Please count the lines in this listing that include the string "pink", and give only the number.

• [SUPPLIED DATA]
---+---

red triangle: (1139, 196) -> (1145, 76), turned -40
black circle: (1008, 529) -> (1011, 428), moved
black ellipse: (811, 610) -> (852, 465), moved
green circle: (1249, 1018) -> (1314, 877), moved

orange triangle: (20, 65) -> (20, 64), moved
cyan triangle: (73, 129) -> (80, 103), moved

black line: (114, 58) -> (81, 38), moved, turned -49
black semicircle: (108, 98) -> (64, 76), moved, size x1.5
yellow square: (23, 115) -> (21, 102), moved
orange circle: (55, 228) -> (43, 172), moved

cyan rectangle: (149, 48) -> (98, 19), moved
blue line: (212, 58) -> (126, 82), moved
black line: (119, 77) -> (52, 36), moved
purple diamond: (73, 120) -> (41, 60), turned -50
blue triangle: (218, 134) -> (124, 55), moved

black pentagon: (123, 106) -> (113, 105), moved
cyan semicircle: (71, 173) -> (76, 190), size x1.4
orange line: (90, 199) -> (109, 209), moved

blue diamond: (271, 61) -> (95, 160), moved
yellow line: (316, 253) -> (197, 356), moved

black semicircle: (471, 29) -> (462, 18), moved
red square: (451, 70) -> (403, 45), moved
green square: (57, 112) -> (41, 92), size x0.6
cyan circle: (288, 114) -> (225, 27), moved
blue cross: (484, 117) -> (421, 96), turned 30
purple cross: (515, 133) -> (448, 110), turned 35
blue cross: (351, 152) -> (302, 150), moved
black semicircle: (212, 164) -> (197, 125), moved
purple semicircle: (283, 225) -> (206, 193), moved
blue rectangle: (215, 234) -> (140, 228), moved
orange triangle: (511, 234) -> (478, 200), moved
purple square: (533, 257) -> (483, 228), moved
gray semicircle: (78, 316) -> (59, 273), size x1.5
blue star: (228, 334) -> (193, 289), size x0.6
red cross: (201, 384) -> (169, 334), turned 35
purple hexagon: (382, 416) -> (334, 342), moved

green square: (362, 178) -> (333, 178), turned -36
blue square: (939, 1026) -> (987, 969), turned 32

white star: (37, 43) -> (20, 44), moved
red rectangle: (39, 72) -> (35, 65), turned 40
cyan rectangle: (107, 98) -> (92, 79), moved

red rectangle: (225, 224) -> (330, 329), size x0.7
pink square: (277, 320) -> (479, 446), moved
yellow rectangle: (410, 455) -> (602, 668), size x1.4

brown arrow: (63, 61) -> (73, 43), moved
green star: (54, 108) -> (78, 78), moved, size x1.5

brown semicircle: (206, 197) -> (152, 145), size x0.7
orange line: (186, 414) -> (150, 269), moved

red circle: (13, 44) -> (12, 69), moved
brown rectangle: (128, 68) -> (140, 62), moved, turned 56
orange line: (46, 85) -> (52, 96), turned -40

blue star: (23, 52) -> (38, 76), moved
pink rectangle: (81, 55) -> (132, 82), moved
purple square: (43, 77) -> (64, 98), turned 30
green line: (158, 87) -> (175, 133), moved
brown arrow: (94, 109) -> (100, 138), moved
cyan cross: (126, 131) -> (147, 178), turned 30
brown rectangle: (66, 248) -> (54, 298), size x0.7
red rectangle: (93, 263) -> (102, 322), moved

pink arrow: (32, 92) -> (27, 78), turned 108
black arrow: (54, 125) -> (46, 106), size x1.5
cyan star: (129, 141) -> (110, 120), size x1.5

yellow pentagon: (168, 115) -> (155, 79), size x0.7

---+---

• [ANSWER SECTION]
3